Spatial reasoning data:
##############################
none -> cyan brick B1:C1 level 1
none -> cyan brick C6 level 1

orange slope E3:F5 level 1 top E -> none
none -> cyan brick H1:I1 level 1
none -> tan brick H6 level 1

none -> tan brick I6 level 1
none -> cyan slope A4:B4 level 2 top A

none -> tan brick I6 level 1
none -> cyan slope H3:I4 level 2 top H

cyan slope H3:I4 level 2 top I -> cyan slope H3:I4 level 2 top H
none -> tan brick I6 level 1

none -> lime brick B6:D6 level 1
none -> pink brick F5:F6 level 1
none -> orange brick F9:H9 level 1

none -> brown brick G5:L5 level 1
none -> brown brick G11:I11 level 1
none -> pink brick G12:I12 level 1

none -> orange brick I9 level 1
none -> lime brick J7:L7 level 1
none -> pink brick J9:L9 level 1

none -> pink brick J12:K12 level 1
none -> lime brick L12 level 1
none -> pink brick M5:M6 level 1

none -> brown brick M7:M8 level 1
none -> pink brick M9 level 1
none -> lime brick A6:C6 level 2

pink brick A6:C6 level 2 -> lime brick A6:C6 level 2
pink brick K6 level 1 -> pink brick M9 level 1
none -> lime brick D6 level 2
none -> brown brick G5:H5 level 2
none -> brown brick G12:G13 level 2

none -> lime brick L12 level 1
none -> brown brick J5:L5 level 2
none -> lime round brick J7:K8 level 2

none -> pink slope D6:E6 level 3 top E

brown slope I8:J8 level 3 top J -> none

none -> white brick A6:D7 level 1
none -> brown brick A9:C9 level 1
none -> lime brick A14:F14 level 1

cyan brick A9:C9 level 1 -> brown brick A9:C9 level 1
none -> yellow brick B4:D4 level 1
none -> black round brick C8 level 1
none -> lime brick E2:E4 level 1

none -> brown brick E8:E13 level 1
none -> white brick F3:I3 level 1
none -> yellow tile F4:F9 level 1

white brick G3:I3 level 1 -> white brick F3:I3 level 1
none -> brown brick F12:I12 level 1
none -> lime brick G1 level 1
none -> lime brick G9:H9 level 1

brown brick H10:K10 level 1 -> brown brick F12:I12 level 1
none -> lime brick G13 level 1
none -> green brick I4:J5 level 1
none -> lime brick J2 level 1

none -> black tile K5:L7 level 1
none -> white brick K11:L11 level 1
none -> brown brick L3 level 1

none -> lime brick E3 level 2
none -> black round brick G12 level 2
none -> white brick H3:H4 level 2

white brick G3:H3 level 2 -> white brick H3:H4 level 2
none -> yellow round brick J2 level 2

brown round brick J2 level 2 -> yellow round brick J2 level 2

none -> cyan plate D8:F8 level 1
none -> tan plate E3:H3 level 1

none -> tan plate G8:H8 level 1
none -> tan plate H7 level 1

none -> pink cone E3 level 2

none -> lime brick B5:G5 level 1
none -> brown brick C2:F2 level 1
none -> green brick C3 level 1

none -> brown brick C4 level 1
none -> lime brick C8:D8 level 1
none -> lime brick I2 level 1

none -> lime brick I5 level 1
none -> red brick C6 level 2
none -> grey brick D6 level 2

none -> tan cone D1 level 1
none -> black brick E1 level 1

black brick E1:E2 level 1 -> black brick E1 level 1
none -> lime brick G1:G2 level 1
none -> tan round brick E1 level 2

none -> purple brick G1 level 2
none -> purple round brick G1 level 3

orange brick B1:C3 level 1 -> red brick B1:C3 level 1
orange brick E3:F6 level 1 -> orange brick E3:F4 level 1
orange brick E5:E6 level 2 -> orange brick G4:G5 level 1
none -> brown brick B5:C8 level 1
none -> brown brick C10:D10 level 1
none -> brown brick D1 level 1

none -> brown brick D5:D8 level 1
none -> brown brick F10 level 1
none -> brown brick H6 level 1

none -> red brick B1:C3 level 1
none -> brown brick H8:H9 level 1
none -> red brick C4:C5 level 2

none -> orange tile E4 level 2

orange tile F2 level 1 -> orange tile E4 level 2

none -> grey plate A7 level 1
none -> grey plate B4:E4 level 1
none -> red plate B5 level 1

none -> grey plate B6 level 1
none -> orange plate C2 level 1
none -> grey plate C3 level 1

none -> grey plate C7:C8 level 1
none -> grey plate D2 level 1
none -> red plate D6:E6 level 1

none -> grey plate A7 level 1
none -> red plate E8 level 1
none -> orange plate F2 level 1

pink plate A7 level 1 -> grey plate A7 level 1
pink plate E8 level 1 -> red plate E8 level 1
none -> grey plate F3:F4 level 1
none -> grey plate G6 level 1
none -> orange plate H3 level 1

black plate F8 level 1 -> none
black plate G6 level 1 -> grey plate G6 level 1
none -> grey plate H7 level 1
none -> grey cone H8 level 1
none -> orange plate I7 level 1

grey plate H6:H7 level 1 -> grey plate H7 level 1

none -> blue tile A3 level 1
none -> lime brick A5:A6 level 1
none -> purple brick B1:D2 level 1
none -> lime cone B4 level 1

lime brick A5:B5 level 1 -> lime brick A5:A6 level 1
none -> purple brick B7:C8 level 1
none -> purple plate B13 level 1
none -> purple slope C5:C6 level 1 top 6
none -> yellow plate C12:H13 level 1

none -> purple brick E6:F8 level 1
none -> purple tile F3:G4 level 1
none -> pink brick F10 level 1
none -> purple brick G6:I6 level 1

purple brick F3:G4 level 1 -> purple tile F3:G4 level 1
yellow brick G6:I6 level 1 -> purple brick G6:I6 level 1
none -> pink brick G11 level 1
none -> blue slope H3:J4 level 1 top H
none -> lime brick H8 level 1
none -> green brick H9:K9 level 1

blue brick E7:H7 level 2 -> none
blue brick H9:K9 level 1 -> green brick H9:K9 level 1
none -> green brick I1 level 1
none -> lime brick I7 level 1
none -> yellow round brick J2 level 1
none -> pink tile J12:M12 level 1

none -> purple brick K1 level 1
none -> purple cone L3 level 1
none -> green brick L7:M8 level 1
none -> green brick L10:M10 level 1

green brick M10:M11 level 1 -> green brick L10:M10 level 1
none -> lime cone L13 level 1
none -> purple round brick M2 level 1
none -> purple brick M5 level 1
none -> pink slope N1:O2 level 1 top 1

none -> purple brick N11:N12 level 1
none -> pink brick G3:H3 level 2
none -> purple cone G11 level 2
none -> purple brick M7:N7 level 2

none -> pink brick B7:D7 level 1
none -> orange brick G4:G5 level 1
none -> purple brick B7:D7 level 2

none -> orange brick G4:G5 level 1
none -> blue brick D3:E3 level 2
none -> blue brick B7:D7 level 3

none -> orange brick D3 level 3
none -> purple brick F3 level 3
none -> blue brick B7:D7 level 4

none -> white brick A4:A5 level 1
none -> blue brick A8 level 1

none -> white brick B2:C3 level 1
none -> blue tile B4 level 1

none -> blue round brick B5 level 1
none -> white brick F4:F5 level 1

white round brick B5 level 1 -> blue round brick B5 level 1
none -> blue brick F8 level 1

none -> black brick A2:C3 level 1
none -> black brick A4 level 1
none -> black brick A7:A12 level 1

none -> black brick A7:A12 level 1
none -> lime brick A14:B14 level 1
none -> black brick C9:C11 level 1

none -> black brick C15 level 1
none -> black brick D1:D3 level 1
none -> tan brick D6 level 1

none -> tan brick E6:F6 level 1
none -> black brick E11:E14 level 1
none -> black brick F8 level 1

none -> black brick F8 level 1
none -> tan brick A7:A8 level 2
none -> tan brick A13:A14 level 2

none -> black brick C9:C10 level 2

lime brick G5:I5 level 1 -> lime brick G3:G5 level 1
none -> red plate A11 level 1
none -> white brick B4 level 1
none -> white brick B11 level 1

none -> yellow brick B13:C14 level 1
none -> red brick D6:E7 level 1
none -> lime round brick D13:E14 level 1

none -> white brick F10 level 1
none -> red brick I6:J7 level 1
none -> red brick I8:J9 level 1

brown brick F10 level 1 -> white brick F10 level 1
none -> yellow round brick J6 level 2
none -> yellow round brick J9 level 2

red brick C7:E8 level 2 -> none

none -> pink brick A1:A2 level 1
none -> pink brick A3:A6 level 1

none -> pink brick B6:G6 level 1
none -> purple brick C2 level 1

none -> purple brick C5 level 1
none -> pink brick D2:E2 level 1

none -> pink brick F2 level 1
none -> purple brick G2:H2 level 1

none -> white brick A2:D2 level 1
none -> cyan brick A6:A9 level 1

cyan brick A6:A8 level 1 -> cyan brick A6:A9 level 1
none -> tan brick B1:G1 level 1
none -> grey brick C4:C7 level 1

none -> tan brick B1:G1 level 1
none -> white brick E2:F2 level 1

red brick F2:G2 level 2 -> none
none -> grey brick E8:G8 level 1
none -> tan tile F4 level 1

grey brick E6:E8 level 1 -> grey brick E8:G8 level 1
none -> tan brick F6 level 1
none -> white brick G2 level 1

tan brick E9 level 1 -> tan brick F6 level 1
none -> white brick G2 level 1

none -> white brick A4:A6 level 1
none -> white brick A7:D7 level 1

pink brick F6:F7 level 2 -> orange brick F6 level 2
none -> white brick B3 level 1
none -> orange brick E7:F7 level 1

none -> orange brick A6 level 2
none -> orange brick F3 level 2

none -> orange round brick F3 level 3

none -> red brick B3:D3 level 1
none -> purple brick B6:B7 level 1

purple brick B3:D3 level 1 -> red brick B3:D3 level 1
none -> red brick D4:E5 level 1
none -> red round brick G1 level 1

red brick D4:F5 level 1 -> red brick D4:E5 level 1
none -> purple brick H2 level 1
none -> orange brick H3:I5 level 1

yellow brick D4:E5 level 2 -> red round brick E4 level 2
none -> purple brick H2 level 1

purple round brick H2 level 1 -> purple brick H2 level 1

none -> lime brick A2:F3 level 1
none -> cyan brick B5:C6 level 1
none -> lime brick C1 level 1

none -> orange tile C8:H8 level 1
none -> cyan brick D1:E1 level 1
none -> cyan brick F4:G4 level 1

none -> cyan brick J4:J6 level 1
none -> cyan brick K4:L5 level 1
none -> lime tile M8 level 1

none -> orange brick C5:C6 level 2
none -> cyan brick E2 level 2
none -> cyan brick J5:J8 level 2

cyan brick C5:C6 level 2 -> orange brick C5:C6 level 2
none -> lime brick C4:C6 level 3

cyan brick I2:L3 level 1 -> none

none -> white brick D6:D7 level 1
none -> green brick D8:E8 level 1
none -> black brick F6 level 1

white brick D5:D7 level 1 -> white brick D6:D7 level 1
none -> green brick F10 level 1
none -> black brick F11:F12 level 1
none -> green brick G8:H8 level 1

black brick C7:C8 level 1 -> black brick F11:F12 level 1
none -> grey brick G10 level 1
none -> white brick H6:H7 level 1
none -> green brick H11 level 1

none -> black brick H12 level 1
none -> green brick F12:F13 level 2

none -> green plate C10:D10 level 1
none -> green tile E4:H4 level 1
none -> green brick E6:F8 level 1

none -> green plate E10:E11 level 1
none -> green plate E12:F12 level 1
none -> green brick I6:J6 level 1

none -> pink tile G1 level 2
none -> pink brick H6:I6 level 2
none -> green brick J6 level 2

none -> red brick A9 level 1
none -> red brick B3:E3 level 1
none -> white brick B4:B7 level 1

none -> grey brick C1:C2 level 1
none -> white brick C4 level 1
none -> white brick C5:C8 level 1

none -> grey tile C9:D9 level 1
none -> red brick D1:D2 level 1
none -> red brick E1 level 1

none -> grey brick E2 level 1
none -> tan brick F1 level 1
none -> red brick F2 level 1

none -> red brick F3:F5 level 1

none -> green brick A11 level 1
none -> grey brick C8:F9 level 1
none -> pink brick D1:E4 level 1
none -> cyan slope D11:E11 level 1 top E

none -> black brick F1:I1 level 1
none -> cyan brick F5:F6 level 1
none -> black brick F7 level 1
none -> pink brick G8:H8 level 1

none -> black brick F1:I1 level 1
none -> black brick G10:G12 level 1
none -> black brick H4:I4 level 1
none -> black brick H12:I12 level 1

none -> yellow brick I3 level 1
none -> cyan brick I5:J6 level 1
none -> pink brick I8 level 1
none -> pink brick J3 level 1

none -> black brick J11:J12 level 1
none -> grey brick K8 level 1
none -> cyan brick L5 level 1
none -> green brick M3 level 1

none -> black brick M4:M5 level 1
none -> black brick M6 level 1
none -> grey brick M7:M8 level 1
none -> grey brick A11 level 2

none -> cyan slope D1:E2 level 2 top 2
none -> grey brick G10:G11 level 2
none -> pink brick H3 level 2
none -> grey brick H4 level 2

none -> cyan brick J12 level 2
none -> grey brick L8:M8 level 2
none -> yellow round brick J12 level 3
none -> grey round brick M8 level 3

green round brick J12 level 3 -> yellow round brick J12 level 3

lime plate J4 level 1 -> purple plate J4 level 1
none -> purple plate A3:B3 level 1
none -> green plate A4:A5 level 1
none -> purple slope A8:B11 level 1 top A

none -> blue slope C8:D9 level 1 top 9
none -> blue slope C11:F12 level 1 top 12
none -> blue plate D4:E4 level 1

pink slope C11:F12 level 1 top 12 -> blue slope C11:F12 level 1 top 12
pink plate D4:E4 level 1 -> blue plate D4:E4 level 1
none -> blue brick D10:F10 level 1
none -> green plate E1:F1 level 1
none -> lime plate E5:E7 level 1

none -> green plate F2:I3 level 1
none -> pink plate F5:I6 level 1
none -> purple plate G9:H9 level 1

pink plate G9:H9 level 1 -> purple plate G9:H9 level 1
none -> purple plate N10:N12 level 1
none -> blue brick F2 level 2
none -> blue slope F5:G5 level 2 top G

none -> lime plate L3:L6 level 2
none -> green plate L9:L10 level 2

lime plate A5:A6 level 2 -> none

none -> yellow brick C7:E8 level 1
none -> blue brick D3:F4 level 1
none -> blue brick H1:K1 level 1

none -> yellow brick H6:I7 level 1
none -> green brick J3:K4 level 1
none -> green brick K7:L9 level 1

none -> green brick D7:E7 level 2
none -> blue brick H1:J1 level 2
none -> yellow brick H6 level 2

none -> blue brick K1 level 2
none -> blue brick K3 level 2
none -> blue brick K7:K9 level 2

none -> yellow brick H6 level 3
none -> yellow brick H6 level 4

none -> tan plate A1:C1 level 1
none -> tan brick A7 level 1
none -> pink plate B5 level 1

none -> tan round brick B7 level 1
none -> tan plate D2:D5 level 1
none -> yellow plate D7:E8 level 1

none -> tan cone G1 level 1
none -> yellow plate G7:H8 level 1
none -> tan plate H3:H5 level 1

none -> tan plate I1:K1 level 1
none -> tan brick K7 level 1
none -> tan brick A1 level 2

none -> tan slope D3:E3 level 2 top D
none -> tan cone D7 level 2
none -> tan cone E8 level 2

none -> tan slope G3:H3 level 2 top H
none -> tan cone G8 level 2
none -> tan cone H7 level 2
##############################
Assignment:
Print the lines above from the one with "none -> cyan brick F4:G4 level 1" through the one with "none -> green plate E10:E11 level 1", both included, exactly as written and nothing more.

Written answer:
none -> cyan brick F4:G4 level 1

none -> cyan brick J4:J6 level 1
none -> cyan brick K4:L5 level 1
none -> lime tile M8 level 1

none -> orange brick C5:C6 level 2
none -> cyan brick E2 level 2
none -> cyan brick J5:J8 level 2

cyan brick C5:C6 level 2 -> orange brick C5:C6 level 2
none -> lime brick C4:C6 level 3

cyan brick I2:L3 level 1 -> none

none -> white brick D6:D7 level 1
none -> green brick D8:E8 level 1
none -> black brick F6 level 1

white brick D5:D7 level 1 -> white brick D6:D7 level 1
none -> green brick F10 level 1
none -> black brick F11:F12 level 1
none -> green brick G8:H8 level 1

black brick C7:C8 level 1 -> black brick F11:F12 level 1
none -> grey brick G10 level 1
none -> white brick H6:H7 level 1
none -> green brick H11 level 1

none -> black brick H12 level 1
none -> green brick F12:F13 level 2

none -> green plate C10:D10 level 1
none -> green tile E4:H4 level 1
none -> green brick E6:F8 level 1

none -> green plate E10:E11 level 1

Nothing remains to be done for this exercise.